> **THE PROBLEM**
If a line in the listing contains "blau", copy it out whole.

> **RECORDS FOR THIS EXERCISE**
- - -

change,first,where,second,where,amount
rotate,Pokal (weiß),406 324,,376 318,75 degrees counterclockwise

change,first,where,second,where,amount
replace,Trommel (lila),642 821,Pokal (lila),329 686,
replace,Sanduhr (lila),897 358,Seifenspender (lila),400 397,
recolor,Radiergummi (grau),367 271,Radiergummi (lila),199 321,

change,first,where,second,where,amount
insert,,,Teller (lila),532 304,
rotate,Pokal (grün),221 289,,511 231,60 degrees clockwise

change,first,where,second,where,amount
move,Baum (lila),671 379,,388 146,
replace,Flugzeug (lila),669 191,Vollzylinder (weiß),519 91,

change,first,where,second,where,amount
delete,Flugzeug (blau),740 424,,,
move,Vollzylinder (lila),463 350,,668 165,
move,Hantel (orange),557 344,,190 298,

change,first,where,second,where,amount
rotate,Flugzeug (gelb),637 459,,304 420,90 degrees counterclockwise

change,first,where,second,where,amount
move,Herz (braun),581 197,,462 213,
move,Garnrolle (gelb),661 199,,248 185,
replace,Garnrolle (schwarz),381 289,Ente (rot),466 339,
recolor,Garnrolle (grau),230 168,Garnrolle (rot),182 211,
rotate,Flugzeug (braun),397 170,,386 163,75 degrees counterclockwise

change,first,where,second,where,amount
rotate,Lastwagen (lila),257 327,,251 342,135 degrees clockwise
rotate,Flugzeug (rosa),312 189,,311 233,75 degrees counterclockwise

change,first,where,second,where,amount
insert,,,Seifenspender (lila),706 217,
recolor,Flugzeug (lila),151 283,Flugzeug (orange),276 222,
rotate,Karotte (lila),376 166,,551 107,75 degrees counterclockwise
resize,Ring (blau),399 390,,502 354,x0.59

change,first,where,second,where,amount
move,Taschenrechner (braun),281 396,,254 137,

- - -

> **EXERCISE ANSWER**
delete,Flugzeug (blau),740 424,,,
resize,Ring (blau),399 390,,502 354,x0.59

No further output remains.